What you have to do:
Produce a verbatim copy of the data below that contains no pictures.

**** Data segment ****

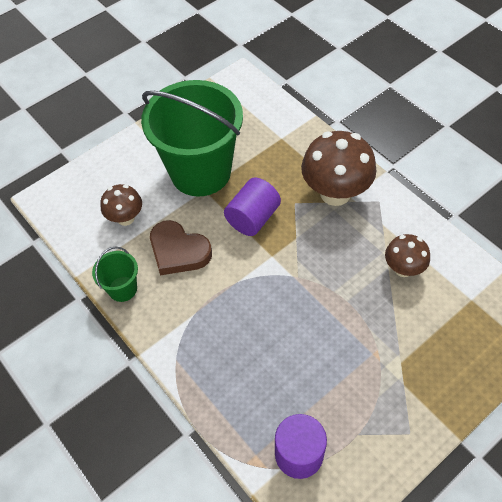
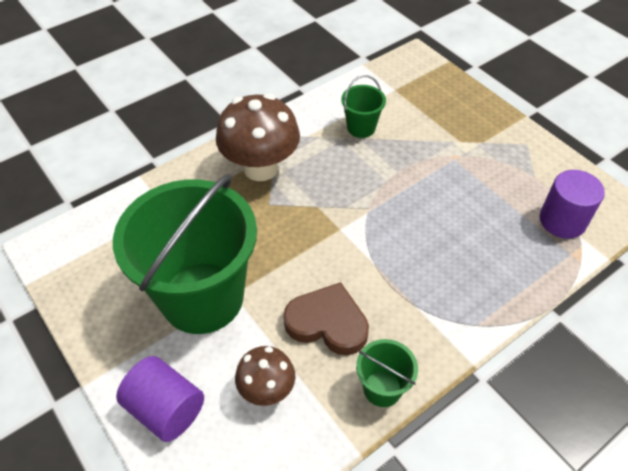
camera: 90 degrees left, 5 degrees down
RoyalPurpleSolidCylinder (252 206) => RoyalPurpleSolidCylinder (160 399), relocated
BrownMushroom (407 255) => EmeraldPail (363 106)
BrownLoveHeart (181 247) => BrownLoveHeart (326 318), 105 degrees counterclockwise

****

The completed task:
camera: 90 degrees left, 5 degrees down
RoyalPurpleSolidCylinder (252 206) => RoyalPurpleSolidCylinder (160 399), relocated
BrownMushroom (407 255) => EmeraldPail (363 106)
BrownLoveHeart (181 247) => BrownLoveHeart (326 318), 105 degrees counterclockwise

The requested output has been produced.